About this task -
The answer is the data below, repeated exactly, with no pictures included.

Source material -
-*-*-

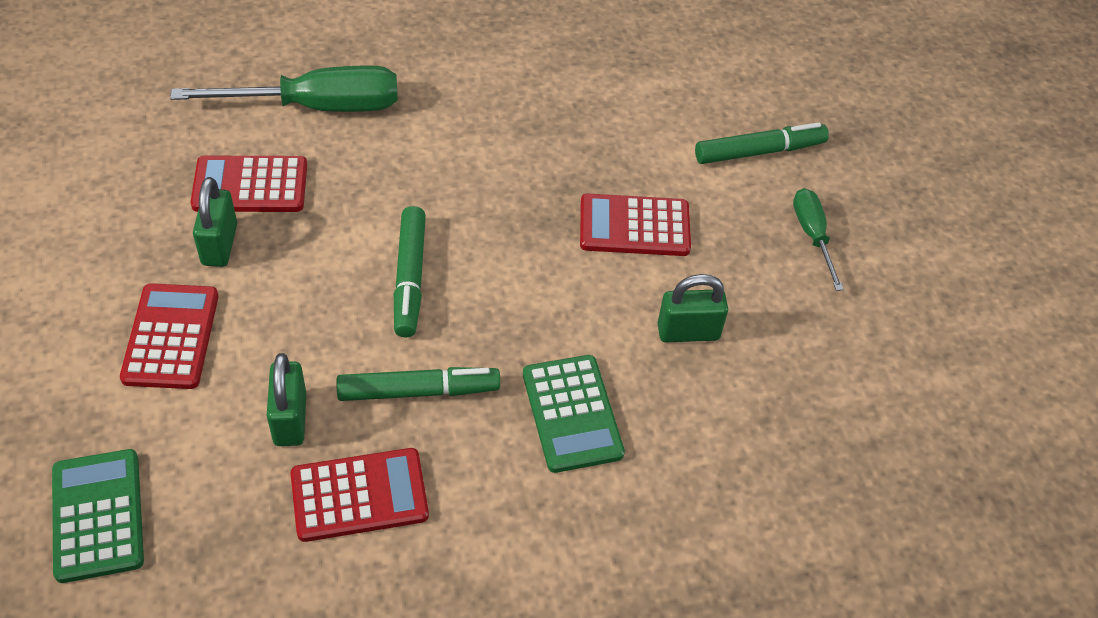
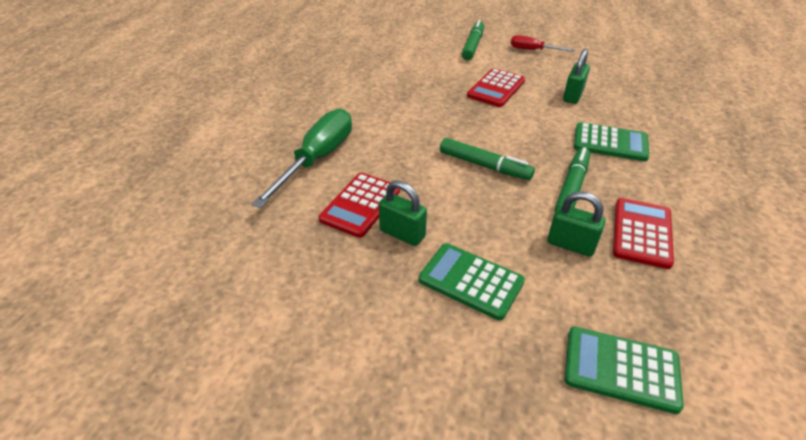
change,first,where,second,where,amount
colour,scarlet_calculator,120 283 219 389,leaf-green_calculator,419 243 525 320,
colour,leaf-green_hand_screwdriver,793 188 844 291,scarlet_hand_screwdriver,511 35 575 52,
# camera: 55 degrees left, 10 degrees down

-*-*-

Worked solution -
change,first,where,second,where,amount
colour,scarlet_calculator,120 283 219 389,leaf-green_calculator,419 243 525 320,
colour,leaf-green_hand_screwdriver,793 188 844 291,scarlet_hand_screwdriver,511 35 575 52,
# camera: 55 degrees left, 10 degrees down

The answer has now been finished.